Coordinate mapping data:
++++++++++++++++++++

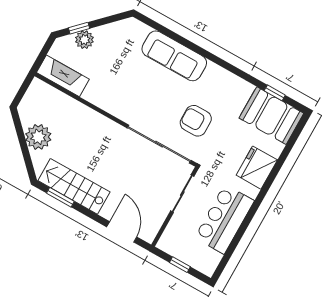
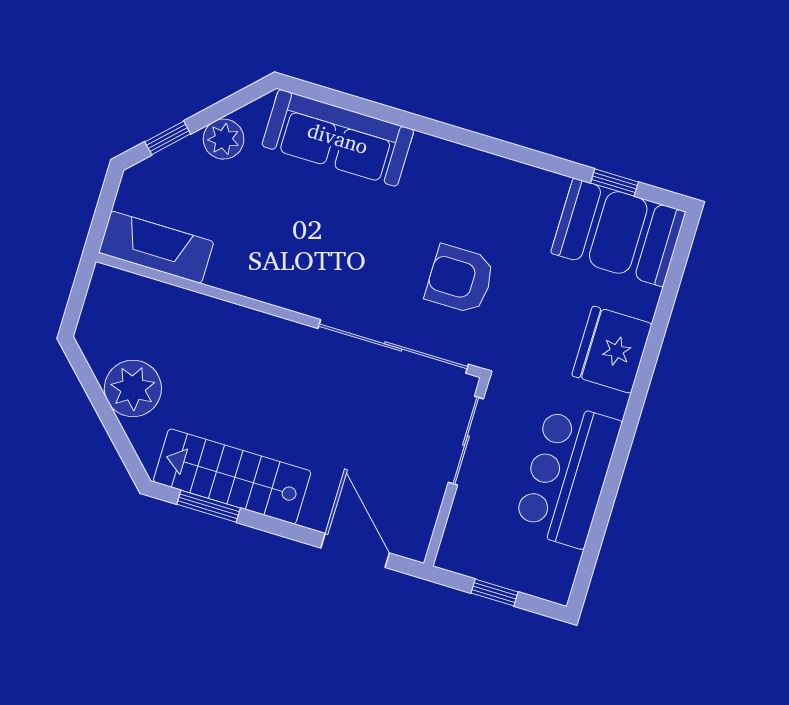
plant: (84, 40) -> (224, 139), moved
sofa: (174, 56) -> (338, 138), moved

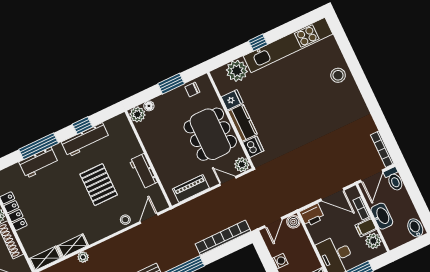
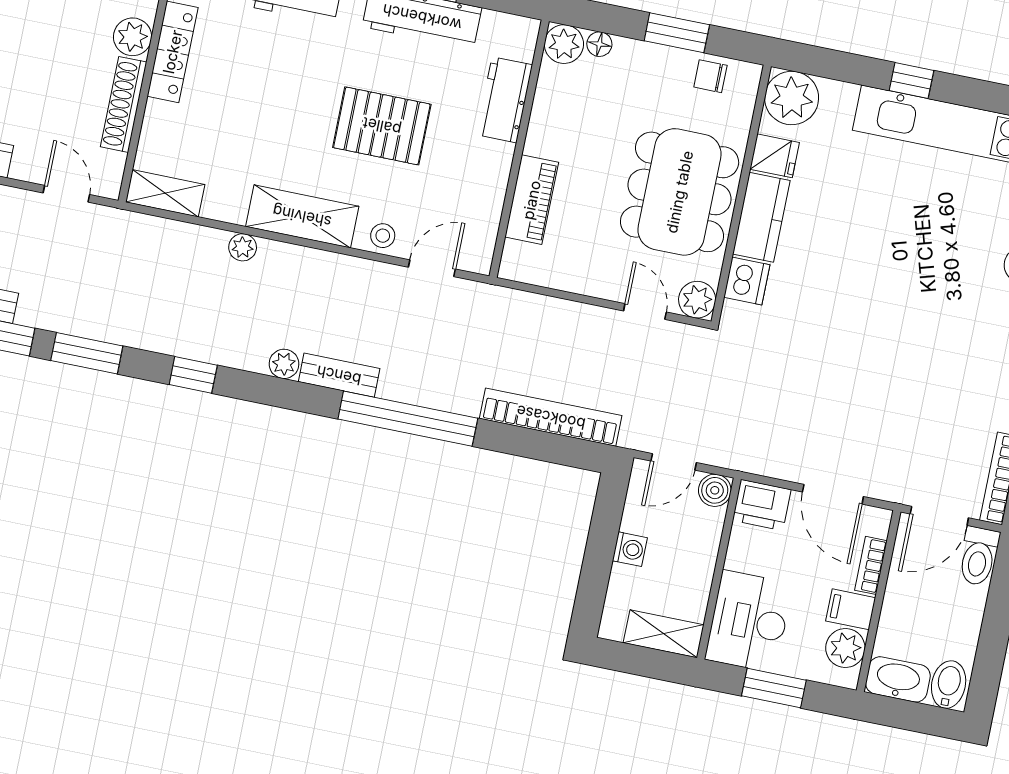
plant: (237, 71) -> (792, 98), moved
workbench: (143, 171) -> (504, 100), moved
pallet: (99, 185) -> (382, 126), turned 90
piano: (191, 189) -> (532, 200), moved, turned 90
washbasin: (382, 216) -> (898, 679), moved, turned -90
shelving: (73, 246) -> (302, 216), moved, width x1.50, depth x1.33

++++++++++++++++++++

§ Exercise prompt
Take each line above that contains "turned" and copy it out.

§ The completed task
pallet: (99, 185) -> (382, 126), turned 90
piano: (191, 189) -> (532, 200), moved, turned 90
washbasin: (382, 216) -> (898, 679), moved, turned -90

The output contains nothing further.